## PROVIDED RECORDS
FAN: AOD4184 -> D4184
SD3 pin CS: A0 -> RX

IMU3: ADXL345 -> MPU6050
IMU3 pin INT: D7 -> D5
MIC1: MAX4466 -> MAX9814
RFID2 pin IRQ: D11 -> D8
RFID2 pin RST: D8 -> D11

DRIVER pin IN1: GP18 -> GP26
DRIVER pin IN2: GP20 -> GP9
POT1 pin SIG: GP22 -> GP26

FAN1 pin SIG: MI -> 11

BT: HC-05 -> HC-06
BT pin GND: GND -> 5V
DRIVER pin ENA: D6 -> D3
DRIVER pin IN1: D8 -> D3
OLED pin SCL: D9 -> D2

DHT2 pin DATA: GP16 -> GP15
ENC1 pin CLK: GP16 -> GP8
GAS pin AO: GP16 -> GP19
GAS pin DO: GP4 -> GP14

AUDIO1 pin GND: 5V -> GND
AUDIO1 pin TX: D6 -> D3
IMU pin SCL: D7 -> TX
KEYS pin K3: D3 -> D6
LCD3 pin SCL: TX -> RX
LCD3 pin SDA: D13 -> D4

## EXERCISE
Write out the data again, exactly and in full.

## EXPECTED OUTPUT
FAN: AOD4184 -> D4184
SD3 pin CS: A0 -> RX

IMU3: ADXL345 -> MPU6050
IMU3 pin INT: D7 -> D5
MIC1: MAX4466 -> MAX9814
RFID2 pin IRQ: D11 -> D8
RFID2 pin RST: D8 -> D11

DRIVER pin IN1: GP18 -> GP26
DRIVER pin IN2: GP20 -> GP9
POT1 pin SIG: GP22 -> GP26

FAN1 pin SIG: MI -> 11

BT: HC-05 -> HC-06
BT pin GND: GND -> 5V
DRIVER pin ENA: D6 -> D3
DRIVER pin IN1: D8 -> D3
OLED pin SCL: D9 -> D2

DHT2 pin DATA: GP16 -> GP15
ENC1 pin CLK: GP16 -> GP8
GAS pin AO: GP16 -> GP19
GAS pin DO: GP4 -> GP14

AUDIO1 pin GND: 5V -> GND
AUDIO1 pin TX: D6 -> D3
IMU pin SCL: D7 -> TX
KEYS pin K3: D3 -> D6
LCD3 pin SCL: TX -> RX
LCD3 pin SDA: D13 -> D4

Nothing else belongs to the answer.